**THE PROBLEM**
Where a line below includes the word "purple", copy that line.

======== DATA RECORDS ========

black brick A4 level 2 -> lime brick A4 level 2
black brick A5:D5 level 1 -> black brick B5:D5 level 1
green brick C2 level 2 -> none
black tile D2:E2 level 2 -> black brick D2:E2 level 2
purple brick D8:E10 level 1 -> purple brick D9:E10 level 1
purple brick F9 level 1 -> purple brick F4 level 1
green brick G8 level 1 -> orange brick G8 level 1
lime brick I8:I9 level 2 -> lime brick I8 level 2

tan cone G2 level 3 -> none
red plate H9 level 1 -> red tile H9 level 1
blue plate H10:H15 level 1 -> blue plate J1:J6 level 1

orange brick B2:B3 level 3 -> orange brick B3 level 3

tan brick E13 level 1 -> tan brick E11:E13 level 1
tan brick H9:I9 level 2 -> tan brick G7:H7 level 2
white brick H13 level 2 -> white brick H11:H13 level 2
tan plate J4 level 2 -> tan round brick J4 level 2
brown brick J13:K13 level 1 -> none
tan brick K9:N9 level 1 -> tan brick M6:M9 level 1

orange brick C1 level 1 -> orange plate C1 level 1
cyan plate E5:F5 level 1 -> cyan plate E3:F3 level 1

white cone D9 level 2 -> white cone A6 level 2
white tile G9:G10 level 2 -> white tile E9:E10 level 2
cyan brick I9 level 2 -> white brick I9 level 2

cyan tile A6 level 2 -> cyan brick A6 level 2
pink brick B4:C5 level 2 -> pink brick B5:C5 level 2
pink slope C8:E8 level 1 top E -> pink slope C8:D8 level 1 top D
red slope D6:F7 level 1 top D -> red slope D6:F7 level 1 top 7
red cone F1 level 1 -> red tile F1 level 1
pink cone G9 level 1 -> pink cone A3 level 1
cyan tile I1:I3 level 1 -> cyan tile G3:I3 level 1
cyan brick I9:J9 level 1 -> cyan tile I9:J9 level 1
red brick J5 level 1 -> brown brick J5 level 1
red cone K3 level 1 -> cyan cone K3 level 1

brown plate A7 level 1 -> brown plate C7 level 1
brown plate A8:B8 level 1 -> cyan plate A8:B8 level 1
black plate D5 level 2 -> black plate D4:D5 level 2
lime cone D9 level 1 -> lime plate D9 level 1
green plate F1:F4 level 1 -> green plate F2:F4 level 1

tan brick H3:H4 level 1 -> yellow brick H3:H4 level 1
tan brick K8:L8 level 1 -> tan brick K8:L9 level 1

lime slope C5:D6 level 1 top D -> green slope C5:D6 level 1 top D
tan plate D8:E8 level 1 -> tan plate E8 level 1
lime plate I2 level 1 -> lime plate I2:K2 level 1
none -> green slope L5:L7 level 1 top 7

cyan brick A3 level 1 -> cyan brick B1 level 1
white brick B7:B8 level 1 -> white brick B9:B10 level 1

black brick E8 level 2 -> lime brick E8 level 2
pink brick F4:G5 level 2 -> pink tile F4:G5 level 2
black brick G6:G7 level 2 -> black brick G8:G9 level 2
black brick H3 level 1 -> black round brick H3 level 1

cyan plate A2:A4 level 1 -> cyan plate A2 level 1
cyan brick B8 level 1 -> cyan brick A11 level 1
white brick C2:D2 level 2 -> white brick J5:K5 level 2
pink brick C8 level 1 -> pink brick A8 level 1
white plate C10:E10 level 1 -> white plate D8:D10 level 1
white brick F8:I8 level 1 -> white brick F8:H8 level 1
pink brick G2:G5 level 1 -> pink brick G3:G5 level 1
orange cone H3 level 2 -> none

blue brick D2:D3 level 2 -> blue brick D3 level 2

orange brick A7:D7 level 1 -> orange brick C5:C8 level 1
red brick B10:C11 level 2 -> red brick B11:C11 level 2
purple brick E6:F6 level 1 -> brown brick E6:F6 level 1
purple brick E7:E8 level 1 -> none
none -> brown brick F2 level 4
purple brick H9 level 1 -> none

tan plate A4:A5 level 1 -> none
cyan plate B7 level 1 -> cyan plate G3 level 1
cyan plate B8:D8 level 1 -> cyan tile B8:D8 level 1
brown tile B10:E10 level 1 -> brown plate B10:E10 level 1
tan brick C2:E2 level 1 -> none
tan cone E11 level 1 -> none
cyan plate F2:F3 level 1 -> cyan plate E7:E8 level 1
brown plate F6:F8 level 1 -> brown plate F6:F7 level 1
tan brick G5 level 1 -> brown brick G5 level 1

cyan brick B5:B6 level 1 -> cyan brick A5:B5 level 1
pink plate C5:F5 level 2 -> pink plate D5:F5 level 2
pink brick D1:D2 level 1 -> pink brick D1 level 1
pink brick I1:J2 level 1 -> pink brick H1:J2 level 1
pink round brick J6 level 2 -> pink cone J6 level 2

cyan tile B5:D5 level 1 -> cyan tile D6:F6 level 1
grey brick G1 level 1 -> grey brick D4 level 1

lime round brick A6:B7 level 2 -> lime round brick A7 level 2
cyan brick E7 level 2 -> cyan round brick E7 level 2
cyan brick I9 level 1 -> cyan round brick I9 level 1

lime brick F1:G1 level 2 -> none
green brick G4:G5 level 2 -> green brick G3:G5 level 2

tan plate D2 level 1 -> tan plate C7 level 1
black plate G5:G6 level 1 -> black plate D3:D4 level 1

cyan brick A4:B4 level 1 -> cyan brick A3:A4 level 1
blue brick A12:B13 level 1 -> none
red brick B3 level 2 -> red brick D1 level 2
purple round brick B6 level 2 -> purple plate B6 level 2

========

**SOLUTION FOR THIS TASK**
purple brick D8:E10 level 1 -> purple brick D9:E10 level 1
purple brick F9 level 1 -> purple brick F4 level 1
purple brick E6:F6 level 1 -> brown brick E6:F6 level 1
purple brick E7:E8 level 1 -> none
purple brick H9 level 1 -> none
purple round brick B6 level 2 -> purple plate B6 level 2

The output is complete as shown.